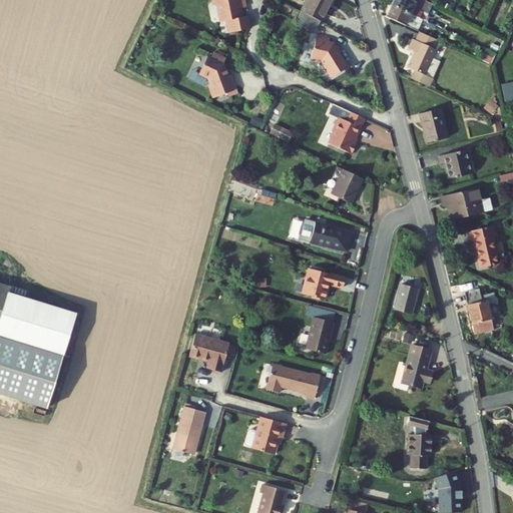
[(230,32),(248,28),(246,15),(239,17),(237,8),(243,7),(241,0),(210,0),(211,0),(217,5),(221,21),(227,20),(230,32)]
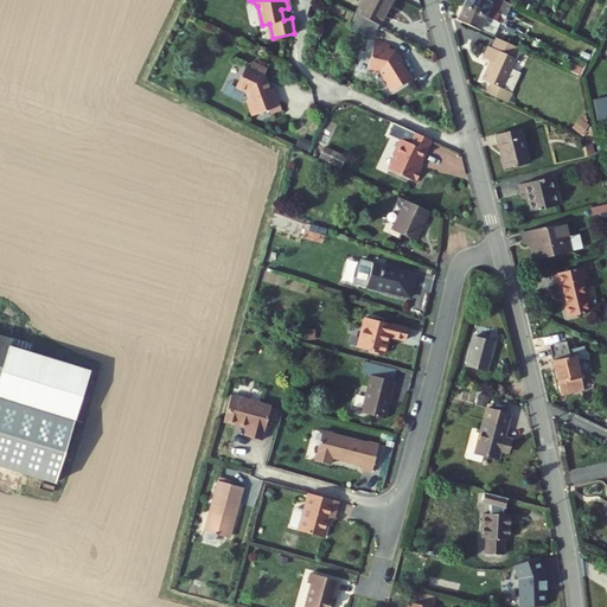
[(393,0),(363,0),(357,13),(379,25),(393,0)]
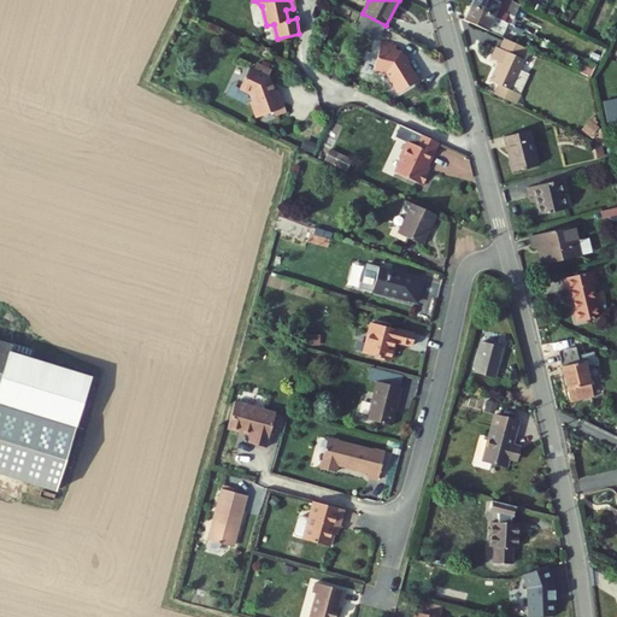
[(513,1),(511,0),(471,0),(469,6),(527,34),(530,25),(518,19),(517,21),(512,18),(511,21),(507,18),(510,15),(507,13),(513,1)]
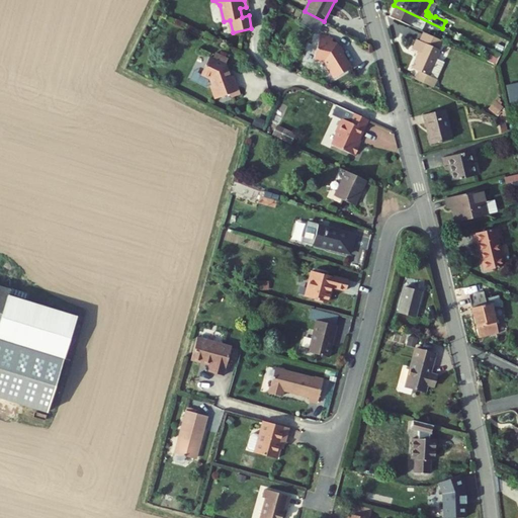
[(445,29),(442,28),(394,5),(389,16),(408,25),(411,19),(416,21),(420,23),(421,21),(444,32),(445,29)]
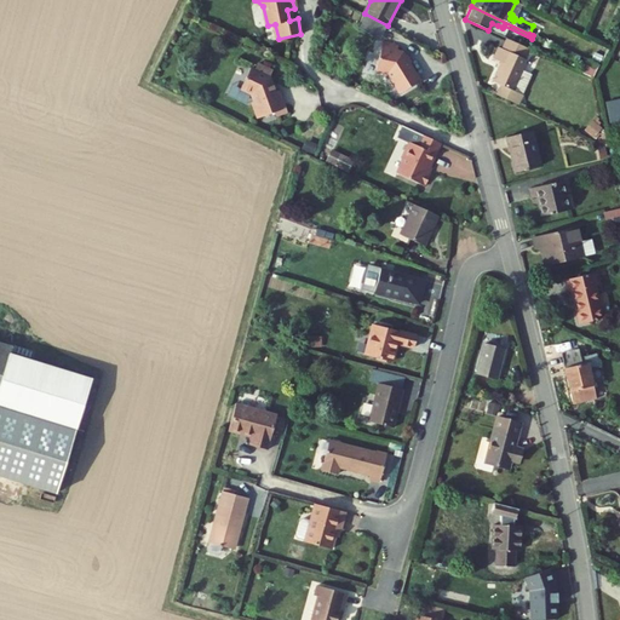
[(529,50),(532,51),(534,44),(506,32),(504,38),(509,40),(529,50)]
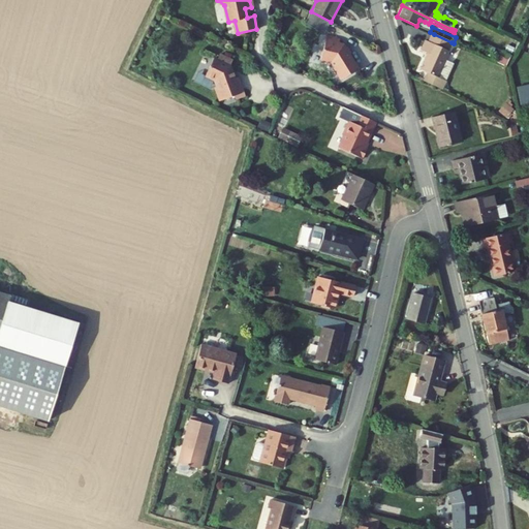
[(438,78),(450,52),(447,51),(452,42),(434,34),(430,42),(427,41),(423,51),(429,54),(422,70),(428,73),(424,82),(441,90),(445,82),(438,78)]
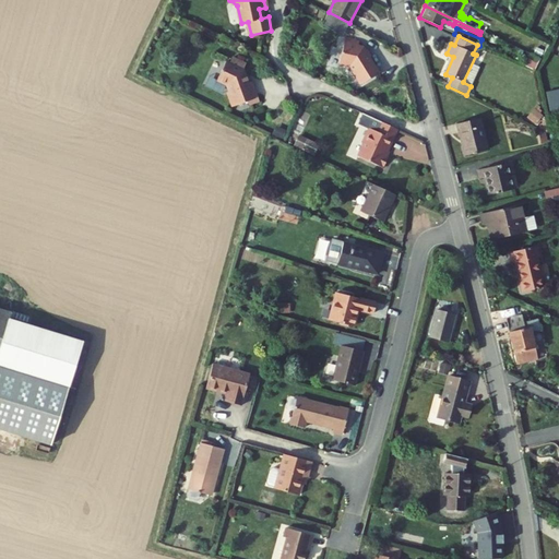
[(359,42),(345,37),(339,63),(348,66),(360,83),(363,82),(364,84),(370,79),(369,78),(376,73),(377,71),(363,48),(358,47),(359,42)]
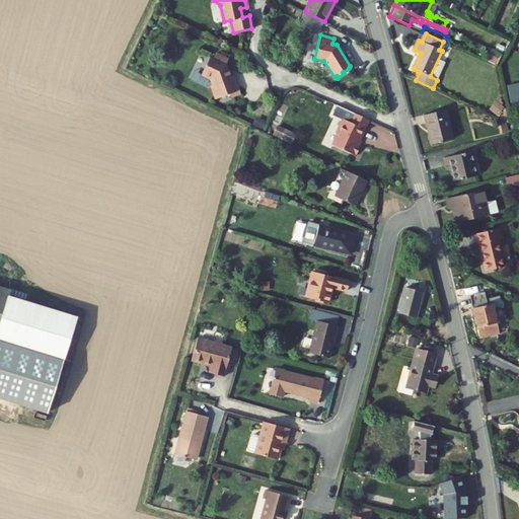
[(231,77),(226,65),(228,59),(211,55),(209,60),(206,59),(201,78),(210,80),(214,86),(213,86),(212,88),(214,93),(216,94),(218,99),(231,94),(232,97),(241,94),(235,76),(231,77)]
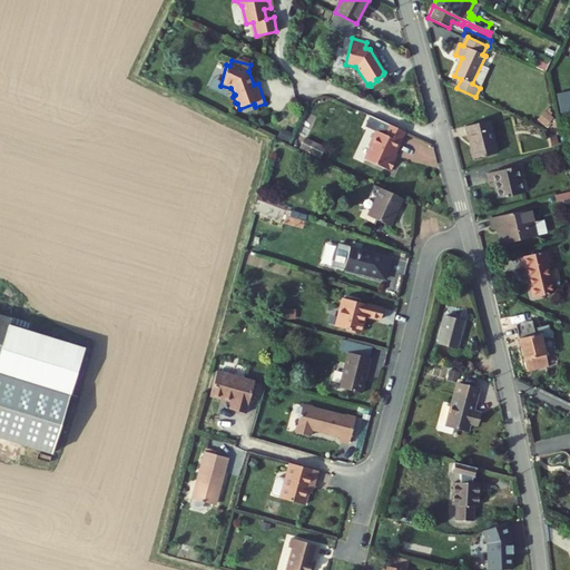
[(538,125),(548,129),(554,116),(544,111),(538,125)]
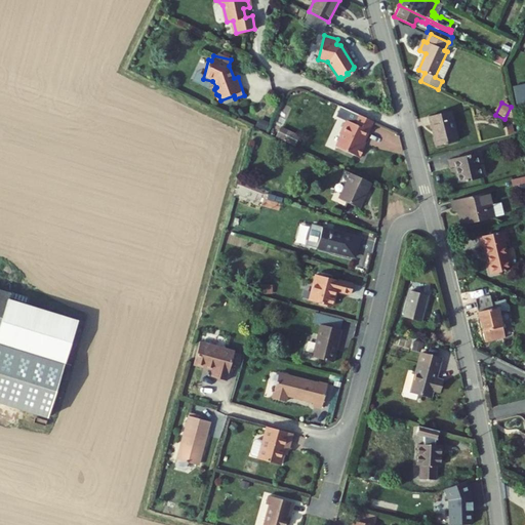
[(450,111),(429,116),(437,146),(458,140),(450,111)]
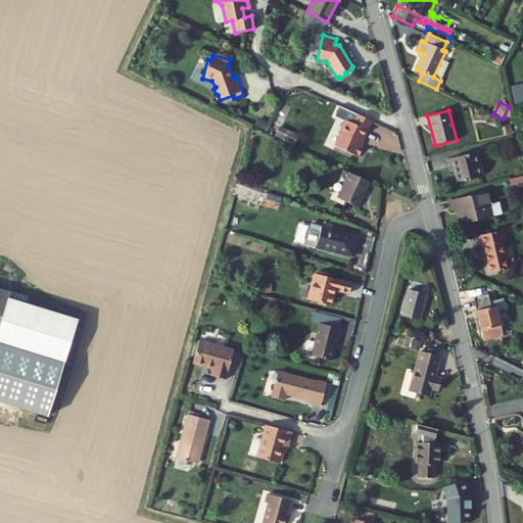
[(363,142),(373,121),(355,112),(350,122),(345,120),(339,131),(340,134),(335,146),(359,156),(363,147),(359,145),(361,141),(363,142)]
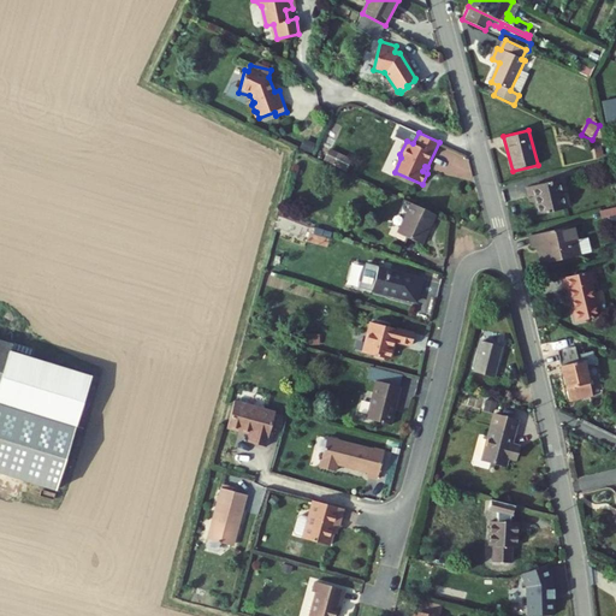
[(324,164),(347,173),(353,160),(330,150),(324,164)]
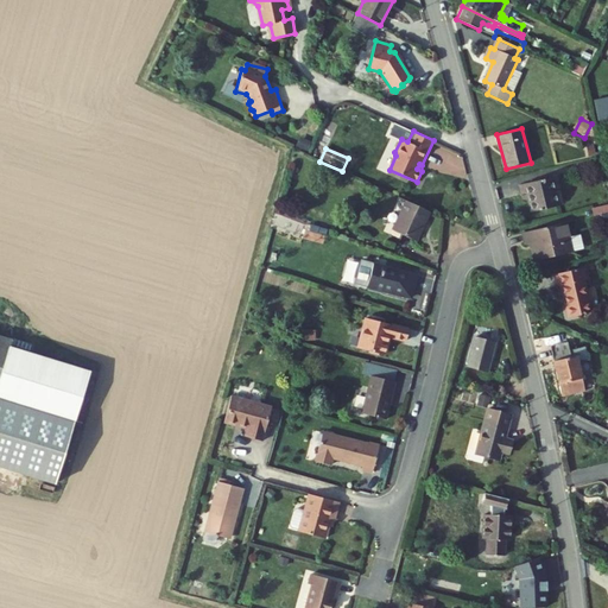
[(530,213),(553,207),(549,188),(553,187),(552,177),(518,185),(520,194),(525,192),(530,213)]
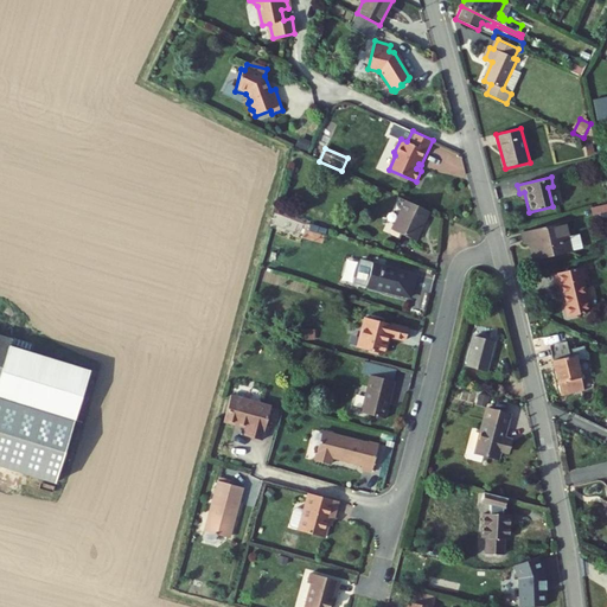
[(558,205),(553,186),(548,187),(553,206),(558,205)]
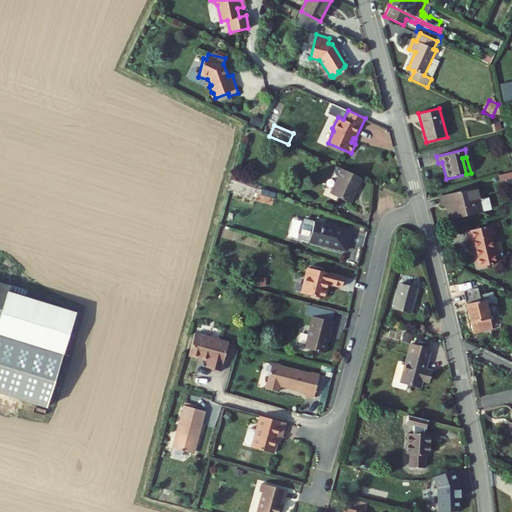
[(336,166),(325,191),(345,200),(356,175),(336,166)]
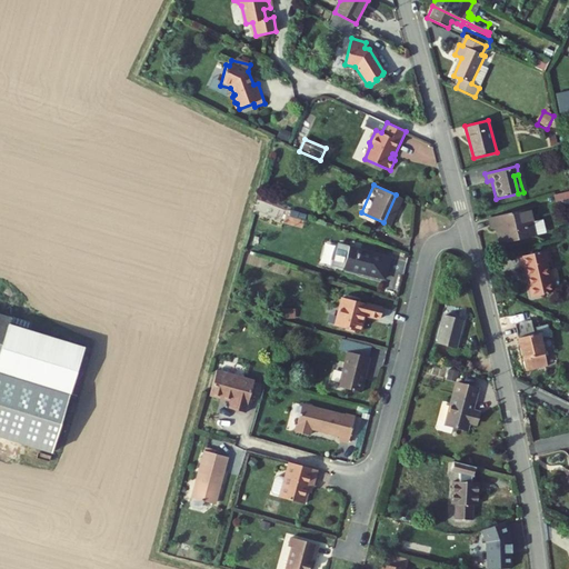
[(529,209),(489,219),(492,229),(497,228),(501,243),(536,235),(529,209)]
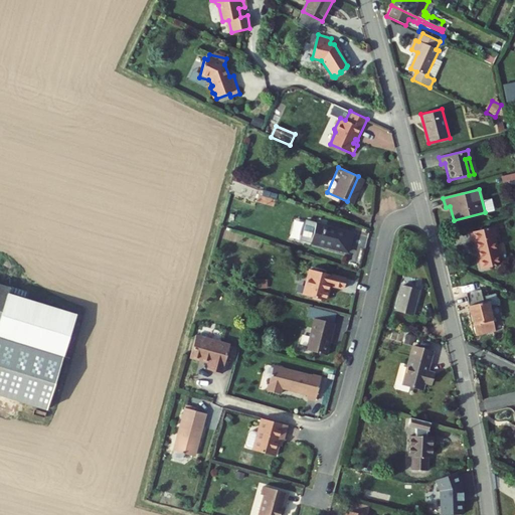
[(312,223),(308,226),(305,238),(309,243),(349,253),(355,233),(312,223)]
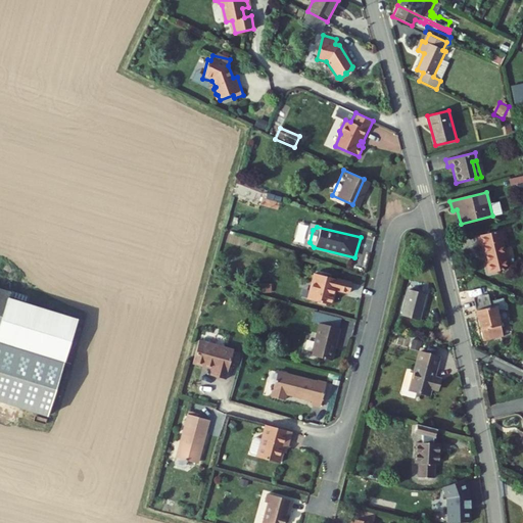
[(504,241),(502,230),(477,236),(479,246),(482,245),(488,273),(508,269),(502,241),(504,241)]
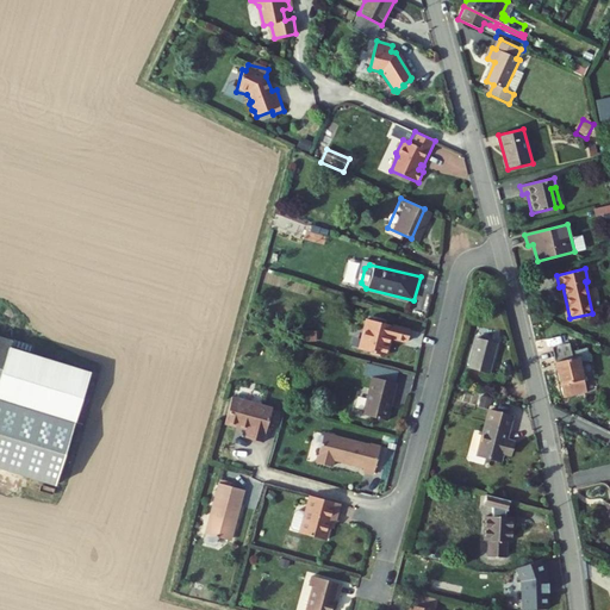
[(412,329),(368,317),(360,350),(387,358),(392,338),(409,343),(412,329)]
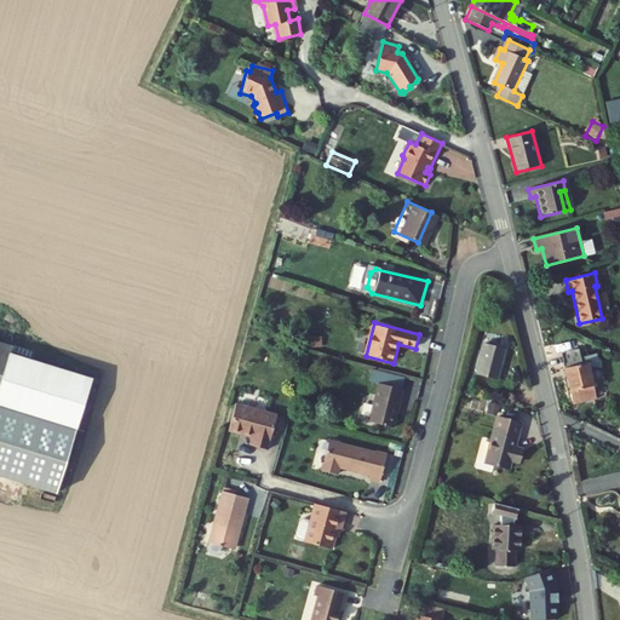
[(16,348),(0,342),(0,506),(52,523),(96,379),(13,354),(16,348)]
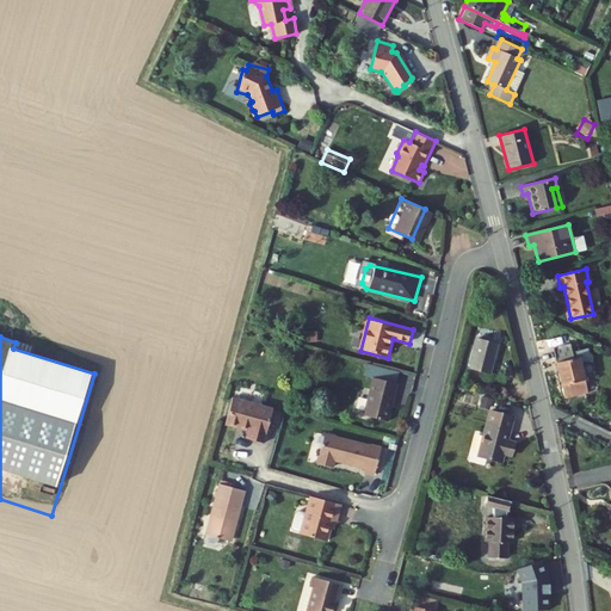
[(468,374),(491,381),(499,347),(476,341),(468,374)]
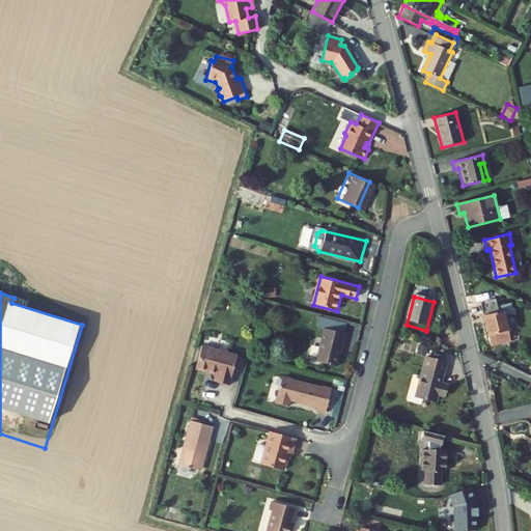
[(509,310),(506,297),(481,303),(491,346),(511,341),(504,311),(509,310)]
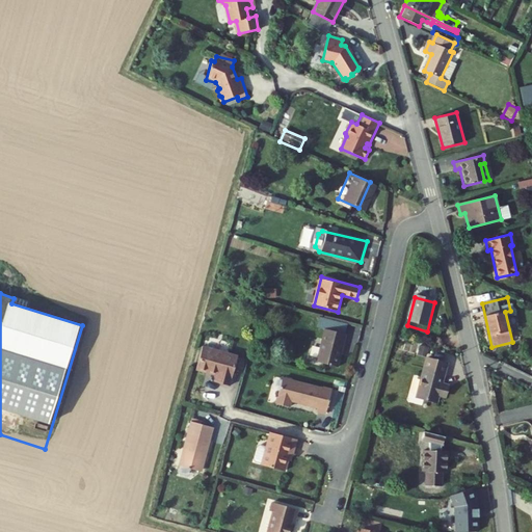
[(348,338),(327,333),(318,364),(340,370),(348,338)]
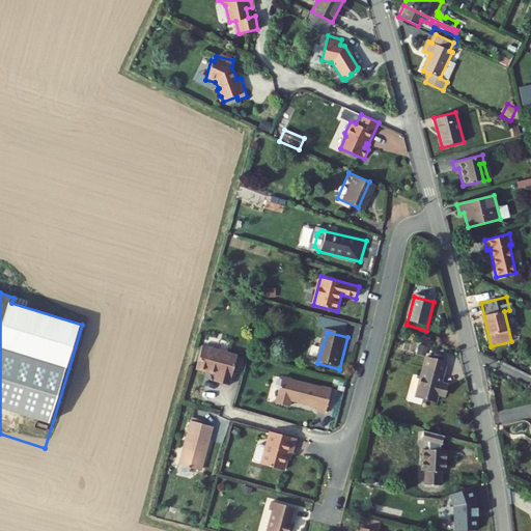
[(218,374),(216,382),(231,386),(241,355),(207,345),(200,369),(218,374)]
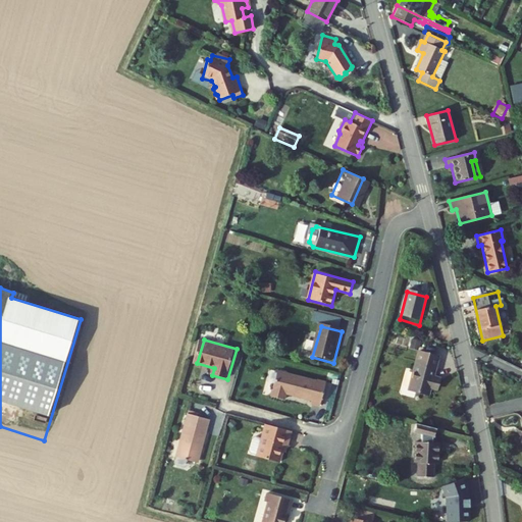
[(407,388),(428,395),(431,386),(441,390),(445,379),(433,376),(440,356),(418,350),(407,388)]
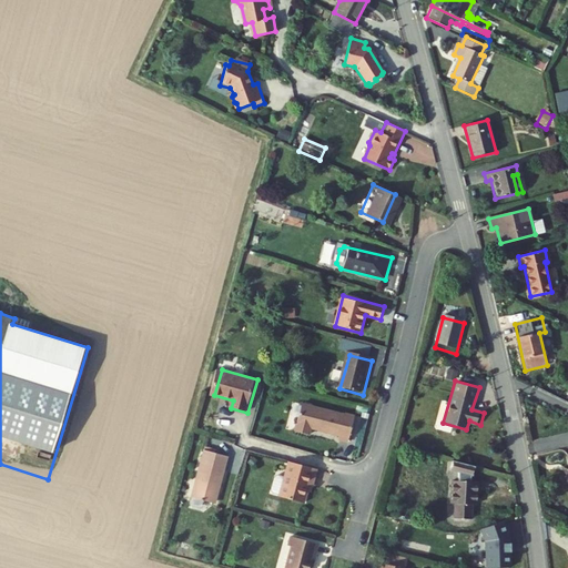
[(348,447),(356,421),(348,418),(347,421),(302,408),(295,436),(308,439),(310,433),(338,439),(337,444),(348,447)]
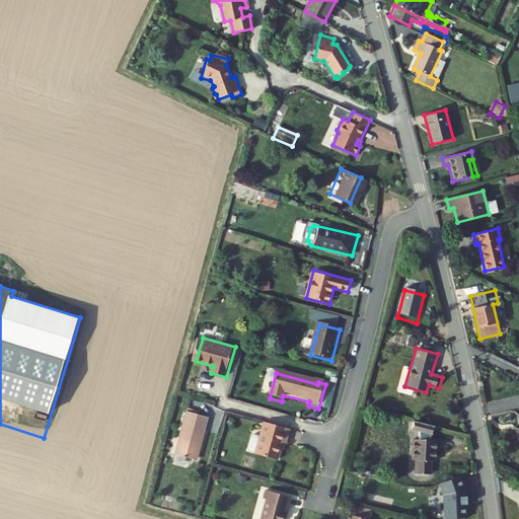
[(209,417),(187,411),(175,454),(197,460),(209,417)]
---+---
**Exercise prompt:** Repeat only the lines from the beginning of the material through the line containing "[(393,0),(363,0),(357,13),(379,25),(393,0)]", both ends kept, leaving pictures out.

**Result for this task:**
[(230,32),(248,28),(246,15),(239,17),(237,8),(243,7),(241,0),(210,0),(211,0),(217,5),(221,21),(227,20),(230,32)]
[(393,0),(363,0),(357,13),(379,25),(393,0)]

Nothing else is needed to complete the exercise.